[[ Exercise materials open ]]
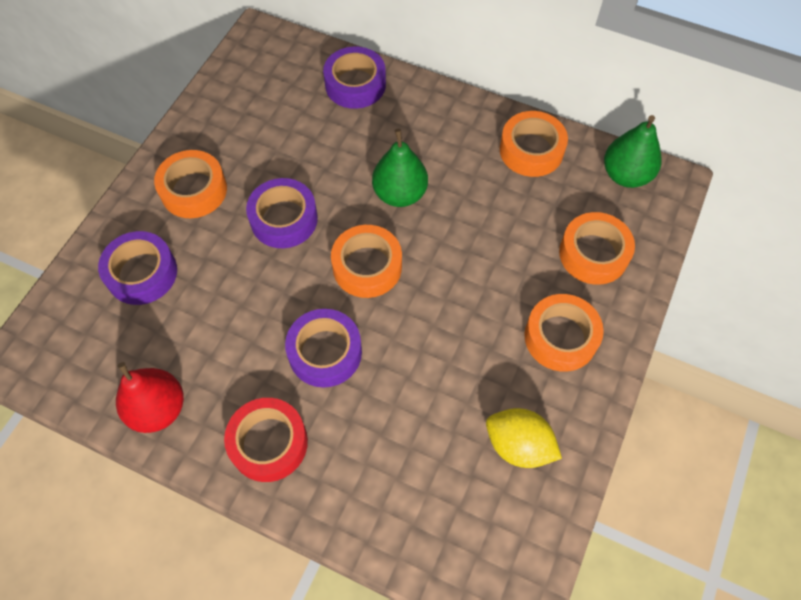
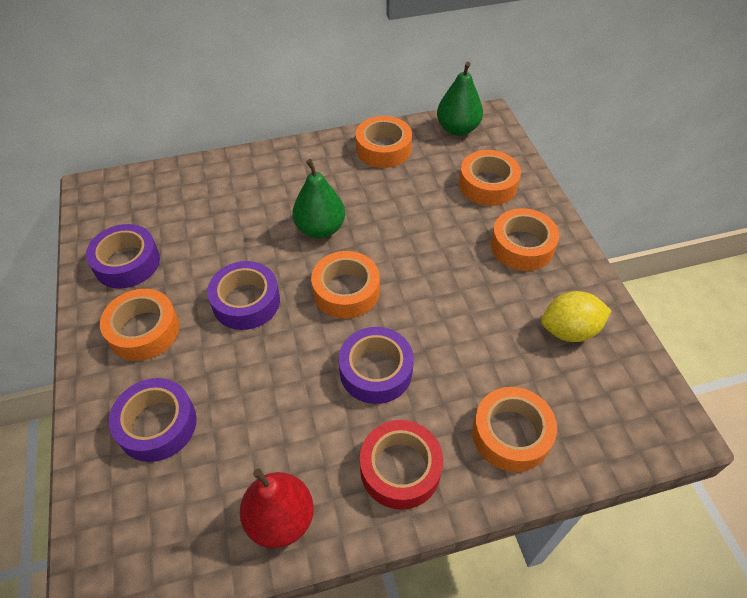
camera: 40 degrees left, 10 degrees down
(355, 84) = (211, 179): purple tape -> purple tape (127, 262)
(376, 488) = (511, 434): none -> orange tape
[[ Exercise materials closed ]]
[[ Exercise materials open ]]
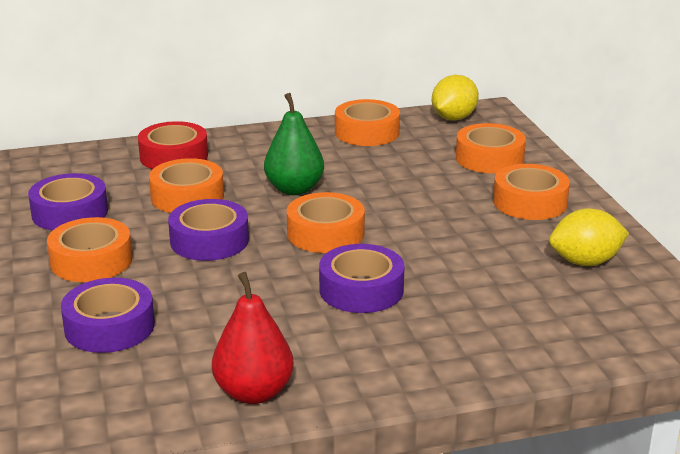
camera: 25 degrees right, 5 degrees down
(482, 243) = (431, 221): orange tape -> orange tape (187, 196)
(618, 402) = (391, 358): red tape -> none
[[ Exercise materials closed ]]
Write out exactly the lines above between the line with "camera: 40 degrees left, 10 degrees down" and the line with "(376, 488) = (511, 434): none -> orange tape", inclusive, and nothing beyond them.

camera: 40 degrees left, 10 degrees down
(355, 84) = (211, 179): purple tape -> purple tape (127, 262)
(376, 488) = (511, 434): none -> orange tape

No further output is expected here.